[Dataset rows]
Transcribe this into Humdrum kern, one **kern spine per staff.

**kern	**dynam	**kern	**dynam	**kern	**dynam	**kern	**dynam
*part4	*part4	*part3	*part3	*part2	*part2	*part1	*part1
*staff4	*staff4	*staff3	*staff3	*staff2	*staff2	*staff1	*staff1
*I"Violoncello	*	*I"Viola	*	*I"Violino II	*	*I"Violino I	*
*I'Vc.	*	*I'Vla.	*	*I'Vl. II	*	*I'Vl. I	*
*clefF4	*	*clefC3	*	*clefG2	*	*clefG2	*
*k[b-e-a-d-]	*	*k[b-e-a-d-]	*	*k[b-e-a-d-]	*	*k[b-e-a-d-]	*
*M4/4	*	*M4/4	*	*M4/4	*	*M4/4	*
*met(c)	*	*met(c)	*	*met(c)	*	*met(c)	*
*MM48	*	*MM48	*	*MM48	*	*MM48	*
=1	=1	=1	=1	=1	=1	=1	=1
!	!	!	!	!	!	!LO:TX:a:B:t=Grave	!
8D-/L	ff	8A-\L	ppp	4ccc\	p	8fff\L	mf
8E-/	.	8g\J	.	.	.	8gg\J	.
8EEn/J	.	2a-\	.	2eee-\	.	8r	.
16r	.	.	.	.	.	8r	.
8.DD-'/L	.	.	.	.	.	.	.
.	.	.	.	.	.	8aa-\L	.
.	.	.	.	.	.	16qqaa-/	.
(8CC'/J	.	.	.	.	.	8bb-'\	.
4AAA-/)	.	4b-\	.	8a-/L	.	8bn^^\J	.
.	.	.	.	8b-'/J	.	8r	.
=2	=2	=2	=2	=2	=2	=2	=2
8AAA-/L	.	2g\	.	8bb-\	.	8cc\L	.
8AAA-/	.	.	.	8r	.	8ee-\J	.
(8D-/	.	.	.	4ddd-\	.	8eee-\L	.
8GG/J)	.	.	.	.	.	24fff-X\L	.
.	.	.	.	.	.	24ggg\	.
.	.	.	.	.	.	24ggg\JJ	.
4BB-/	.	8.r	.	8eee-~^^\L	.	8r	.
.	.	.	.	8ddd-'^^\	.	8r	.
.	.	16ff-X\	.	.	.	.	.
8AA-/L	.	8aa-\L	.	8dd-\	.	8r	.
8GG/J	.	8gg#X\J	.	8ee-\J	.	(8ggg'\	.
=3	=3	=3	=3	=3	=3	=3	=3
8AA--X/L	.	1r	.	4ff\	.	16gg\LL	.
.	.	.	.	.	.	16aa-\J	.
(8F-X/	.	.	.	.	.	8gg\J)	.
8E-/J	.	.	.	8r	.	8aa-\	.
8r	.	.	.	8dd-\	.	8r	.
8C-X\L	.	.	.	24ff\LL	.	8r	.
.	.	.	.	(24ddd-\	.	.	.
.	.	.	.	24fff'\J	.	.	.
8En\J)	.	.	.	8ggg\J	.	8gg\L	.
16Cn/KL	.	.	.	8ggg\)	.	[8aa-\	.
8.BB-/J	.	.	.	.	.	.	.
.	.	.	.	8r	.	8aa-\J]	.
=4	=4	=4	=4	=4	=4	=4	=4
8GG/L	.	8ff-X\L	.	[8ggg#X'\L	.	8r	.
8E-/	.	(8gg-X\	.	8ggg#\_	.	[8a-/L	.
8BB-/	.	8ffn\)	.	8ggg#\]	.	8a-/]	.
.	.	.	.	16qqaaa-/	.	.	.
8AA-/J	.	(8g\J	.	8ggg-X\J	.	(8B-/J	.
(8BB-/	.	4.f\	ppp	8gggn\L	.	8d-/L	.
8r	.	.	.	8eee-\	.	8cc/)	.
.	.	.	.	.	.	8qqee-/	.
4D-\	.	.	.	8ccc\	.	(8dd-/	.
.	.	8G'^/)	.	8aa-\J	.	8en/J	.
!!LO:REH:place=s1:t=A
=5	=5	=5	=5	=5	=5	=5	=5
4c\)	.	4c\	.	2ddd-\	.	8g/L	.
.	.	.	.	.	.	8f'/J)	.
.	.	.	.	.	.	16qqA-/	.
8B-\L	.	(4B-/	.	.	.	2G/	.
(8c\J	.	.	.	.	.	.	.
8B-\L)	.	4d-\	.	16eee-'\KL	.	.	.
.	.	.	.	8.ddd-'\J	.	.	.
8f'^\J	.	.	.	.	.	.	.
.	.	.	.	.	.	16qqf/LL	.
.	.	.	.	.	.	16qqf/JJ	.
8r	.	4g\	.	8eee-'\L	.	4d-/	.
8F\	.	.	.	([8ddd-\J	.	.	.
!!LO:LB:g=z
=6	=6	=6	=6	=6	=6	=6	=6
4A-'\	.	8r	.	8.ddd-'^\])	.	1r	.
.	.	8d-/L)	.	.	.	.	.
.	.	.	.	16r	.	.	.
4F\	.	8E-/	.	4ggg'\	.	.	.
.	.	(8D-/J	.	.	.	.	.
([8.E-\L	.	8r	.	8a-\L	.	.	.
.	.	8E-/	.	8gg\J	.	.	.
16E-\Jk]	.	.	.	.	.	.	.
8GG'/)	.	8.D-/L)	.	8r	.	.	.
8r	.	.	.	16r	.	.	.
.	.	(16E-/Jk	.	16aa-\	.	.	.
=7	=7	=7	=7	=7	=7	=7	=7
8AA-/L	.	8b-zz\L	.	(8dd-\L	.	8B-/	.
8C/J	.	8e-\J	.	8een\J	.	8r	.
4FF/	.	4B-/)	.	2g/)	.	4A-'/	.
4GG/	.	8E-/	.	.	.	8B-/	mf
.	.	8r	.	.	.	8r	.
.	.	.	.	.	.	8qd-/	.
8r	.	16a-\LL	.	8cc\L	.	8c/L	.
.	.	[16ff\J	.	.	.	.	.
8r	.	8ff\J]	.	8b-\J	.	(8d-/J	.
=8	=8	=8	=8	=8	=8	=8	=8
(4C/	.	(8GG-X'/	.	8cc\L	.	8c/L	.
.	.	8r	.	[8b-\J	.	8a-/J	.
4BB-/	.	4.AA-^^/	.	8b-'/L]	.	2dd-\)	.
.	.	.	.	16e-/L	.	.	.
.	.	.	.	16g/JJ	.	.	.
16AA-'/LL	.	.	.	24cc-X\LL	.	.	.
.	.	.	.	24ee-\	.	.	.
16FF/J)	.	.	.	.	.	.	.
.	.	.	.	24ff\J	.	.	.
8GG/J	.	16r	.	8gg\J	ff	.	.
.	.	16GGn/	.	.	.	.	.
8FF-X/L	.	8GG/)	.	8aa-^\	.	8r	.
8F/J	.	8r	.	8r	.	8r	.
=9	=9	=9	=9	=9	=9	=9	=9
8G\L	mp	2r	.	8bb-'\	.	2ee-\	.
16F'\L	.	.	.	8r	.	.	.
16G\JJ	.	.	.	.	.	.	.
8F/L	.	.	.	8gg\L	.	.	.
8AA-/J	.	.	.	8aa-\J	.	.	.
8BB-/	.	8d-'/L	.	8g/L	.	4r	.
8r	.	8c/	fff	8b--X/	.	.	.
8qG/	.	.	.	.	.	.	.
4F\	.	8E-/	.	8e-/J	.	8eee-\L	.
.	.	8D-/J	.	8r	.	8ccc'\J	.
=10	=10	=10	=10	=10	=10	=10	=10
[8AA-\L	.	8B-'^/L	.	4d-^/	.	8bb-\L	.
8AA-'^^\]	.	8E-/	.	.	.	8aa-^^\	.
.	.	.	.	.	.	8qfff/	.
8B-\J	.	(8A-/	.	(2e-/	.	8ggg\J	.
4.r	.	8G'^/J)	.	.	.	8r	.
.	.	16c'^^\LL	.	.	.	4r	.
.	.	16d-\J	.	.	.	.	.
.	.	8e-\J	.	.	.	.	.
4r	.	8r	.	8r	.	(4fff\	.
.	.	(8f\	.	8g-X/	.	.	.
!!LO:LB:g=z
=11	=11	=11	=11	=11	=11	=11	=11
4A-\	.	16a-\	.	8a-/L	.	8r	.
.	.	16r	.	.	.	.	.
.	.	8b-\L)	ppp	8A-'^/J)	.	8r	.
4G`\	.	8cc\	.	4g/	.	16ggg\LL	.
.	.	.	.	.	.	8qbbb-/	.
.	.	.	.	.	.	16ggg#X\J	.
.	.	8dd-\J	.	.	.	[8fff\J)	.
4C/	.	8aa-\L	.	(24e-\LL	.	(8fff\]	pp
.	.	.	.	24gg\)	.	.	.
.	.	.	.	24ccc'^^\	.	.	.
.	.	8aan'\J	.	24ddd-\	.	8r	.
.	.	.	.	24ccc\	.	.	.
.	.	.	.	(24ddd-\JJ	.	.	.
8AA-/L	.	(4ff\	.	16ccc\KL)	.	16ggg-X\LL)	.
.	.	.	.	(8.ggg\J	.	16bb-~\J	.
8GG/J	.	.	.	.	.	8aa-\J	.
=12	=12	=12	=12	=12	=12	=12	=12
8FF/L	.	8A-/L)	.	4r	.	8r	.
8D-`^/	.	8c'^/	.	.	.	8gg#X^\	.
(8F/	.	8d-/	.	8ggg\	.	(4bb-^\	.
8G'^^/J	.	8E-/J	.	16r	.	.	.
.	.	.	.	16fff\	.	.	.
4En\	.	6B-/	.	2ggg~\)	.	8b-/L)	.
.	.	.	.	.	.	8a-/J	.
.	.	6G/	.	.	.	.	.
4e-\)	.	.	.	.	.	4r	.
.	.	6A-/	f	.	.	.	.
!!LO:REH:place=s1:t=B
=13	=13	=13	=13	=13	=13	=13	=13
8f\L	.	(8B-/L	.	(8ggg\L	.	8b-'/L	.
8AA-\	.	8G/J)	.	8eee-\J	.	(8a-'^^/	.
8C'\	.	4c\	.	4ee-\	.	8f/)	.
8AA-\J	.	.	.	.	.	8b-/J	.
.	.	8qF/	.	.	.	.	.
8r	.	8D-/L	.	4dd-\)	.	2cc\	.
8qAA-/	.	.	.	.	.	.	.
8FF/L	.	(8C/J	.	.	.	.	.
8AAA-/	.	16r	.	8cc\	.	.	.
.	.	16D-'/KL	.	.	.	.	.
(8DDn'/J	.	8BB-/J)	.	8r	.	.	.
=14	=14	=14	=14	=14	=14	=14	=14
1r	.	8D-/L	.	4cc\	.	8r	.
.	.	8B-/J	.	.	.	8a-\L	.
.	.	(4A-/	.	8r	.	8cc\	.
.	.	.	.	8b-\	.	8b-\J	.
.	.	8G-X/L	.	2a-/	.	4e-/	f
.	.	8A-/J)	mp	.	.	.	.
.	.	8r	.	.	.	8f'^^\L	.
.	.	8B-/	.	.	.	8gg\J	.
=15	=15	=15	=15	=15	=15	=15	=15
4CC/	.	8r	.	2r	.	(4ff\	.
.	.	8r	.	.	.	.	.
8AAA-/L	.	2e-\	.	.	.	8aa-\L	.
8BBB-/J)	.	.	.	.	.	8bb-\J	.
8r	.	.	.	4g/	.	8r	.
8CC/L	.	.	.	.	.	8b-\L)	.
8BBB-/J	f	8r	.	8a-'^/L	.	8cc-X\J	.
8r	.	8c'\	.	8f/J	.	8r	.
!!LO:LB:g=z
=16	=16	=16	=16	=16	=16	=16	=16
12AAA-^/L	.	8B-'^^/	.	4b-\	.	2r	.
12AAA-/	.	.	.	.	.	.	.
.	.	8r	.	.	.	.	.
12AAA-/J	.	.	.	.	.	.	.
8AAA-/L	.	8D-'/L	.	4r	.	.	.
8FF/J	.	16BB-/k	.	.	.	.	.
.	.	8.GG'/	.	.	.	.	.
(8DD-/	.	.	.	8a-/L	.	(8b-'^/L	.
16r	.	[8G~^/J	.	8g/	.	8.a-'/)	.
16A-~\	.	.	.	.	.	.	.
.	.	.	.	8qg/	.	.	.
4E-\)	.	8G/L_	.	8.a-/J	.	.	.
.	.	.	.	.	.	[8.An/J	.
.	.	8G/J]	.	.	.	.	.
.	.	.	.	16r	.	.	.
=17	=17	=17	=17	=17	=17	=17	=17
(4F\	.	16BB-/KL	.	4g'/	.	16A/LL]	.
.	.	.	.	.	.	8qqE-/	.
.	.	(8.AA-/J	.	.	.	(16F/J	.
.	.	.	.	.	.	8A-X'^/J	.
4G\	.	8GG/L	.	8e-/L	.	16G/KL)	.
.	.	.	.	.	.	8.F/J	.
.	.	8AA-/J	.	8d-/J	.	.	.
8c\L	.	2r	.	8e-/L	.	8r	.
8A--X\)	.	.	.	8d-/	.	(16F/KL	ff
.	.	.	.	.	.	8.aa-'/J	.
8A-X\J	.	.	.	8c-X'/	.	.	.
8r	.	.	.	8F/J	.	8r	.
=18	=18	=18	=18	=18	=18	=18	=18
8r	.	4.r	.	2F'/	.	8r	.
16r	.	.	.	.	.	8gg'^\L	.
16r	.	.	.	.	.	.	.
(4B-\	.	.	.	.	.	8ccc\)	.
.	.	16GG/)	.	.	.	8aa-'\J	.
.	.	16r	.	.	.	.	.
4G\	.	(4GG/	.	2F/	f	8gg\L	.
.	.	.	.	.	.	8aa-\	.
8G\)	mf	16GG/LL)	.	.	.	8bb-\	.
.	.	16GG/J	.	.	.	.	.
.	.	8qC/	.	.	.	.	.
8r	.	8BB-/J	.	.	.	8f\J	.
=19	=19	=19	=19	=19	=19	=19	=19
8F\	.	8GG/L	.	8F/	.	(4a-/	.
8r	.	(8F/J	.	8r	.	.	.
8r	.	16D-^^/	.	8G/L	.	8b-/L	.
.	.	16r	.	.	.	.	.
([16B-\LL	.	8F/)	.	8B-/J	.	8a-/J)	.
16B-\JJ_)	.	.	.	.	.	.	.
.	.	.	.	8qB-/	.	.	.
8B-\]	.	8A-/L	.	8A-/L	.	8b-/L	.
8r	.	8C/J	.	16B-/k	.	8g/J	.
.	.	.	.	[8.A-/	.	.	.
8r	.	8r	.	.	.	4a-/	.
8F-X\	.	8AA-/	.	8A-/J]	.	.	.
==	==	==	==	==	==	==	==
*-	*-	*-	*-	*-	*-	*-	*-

* REQUIRED WORK
Could you return every line in the rows above that contains the string "kern"? Treat uppercase and lowercase as different.

* FINISHED EXERCISE
Transcribe this into Humdrum kern, one **kern spine per staff.
**kern	**dynam	**kern	**dynam	**kern	**dynam	**kern	**dynam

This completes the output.